◆ Task brief: Only one stretch of the records below should be repeated. It starts with the line containing "AUDIO2: DFPlayer -> DY-SV5W" and goes on through the line containing "RELAY1 pin IN2: D10 -> D7", exactly as written.

◆ Data under study:
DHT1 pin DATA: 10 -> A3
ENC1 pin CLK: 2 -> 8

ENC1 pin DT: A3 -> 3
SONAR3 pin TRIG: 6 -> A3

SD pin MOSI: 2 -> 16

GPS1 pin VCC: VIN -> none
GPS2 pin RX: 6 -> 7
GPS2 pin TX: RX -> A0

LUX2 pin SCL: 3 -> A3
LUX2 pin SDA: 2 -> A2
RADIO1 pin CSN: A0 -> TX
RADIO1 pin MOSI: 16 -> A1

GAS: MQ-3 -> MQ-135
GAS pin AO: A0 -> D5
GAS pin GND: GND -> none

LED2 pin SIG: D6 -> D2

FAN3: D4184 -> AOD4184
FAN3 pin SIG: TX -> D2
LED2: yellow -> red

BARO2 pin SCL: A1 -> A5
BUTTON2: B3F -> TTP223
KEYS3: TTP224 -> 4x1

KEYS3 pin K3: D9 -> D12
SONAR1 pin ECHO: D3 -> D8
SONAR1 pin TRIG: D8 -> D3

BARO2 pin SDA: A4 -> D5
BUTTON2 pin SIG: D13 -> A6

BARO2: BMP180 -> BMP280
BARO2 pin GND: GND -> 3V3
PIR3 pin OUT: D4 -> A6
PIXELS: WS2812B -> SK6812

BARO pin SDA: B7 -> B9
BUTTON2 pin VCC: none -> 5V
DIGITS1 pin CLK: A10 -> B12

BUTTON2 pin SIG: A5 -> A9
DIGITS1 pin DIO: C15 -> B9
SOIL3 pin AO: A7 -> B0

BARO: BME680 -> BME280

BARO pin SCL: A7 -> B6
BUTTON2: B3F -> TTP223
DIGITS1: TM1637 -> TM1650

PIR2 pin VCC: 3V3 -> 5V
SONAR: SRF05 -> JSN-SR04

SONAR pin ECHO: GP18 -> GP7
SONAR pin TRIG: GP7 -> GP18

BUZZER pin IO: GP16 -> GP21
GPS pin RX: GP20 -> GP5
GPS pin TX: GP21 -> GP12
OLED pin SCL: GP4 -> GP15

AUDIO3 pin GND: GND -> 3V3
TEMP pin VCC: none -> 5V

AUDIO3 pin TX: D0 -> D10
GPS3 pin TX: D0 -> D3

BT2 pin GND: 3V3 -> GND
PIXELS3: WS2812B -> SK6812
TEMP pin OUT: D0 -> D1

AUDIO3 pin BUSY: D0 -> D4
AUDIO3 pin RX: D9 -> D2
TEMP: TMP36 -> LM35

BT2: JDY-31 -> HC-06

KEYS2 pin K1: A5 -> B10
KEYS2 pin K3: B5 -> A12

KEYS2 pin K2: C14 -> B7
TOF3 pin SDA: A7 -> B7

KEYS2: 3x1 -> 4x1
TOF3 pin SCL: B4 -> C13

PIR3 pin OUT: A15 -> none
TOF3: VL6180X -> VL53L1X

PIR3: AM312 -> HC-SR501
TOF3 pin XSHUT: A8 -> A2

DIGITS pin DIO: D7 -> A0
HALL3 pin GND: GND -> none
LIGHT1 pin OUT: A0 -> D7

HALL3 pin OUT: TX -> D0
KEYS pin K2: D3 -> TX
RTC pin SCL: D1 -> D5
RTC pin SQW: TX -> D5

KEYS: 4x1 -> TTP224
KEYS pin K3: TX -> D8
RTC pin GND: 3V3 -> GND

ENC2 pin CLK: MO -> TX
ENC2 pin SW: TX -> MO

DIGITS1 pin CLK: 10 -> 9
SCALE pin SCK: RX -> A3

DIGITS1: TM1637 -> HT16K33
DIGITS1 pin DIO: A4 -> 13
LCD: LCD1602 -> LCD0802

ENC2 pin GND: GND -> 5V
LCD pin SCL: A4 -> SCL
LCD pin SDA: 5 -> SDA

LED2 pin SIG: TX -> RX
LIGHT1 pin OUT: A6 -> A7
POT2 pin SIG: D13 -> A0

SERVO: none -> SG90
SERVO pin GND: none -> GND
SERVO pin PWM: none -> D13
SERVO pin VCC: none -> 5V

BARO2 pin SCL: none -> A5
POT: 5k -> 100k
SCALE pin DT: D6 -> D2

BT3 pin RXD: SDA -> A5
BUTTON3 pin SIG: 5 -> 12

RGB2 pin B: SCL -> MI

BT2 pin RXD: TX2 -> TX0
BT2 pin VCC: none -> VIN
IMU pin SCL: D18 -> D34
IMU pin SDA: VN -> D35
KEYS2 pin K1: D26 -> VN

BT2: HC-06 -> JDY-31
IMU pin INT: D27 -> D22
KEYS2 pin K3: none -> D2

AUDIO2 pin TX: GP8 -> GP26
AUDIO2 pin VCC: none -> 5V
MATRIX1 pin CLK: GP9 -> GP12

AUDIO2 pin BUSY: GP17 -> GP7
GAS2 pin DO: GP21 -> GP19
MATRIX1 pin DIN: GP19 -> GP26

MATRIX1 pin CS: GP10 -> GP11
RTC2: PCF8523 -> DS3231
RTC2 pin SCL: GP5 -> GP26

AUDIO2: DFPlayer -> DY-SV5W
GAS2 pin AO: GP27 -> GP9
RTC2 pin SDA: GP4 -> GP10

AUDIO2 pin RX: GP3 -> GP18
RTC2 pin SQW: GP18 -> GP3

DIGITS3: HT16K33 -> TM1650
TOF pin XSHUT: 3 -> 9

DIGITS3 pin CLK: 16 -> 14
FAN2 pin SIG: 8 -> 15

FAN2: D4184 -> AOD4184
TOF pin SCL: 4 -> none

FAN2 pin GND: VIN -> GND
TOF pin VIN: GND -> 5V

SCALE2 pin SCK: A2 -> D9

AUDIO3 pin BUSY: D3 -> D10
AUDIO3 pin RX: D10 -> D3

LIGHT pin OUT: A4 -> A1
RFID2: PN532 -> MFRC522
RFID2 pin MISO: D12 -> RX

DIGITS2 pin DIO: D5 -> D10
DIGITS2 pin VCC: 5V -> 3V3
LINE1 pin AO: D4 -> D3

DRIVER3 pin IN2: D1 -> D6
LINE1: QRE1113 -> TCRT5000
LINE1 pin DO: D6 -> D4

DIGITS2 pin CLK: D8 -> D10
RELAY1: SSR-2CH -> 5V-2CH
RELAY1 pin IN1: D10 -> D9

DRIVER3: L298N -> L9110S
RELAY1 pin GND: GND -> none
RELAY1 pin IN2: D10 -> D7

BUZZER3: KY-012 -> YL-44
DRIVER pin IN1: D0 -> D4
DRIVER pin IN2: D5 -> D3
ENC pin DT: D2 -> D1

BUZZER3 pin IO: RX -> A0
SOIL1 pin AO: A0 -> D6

◆ Final answer:
AUDIO2: DFPlayer -> DY-SV5W
GAS2 pin AO: GP27 -> GP9
RTC2 pin SDA: GP4 -> GP10

AUDIO2 pin RX: GP3 -> GP18
RTC2 pin SQW: GP18 -> GP3

DIGITS3: HT16K33 -> TM1650
TOF pin XSHUT: 3 -> 9

DIGITS3 pin CLK: 16 -> 14
FAN2 pin SIG: 8 -> 15

FAN2: D4184 -> AOD4184
TOF pin SCL: 4 -> none

FAN2 pin GND: VIN -> GND
TOF pin VIN: GND -> 5V

SCALE2 pin SCK: A2 -> D9

AUDIO3 pin BUSY: D3 -> D10
AUDIO3 pin RX: D10 -> D3

LIGHT pin OUT: A4 -> A1
RFID2: PN532 -> MFRC522
RFID2 pin MISO: D12 -> RX

DIGITS2 pin DIO: D5 -> D10
DIGITS2 pin VCC: 5V -> 3V3
LINE1 pin AO: D4 -> D3

DRIVER3 pin IN2: D1 -> D6
LINE1: QRE1113 -> TCRT5000
LINE1 pin DO: D6 -> D4

DIGITS2 pin CLK: D8 -> D10
RELAY1: SSR-2CH -> 5V-2CH
RELAY1 pin IN1: D10 -> D9

DRIVER3: L298N -> L9110S
RELAY1 pin GND: GND -> none
RELAY1 pin IN2: D10 -> D7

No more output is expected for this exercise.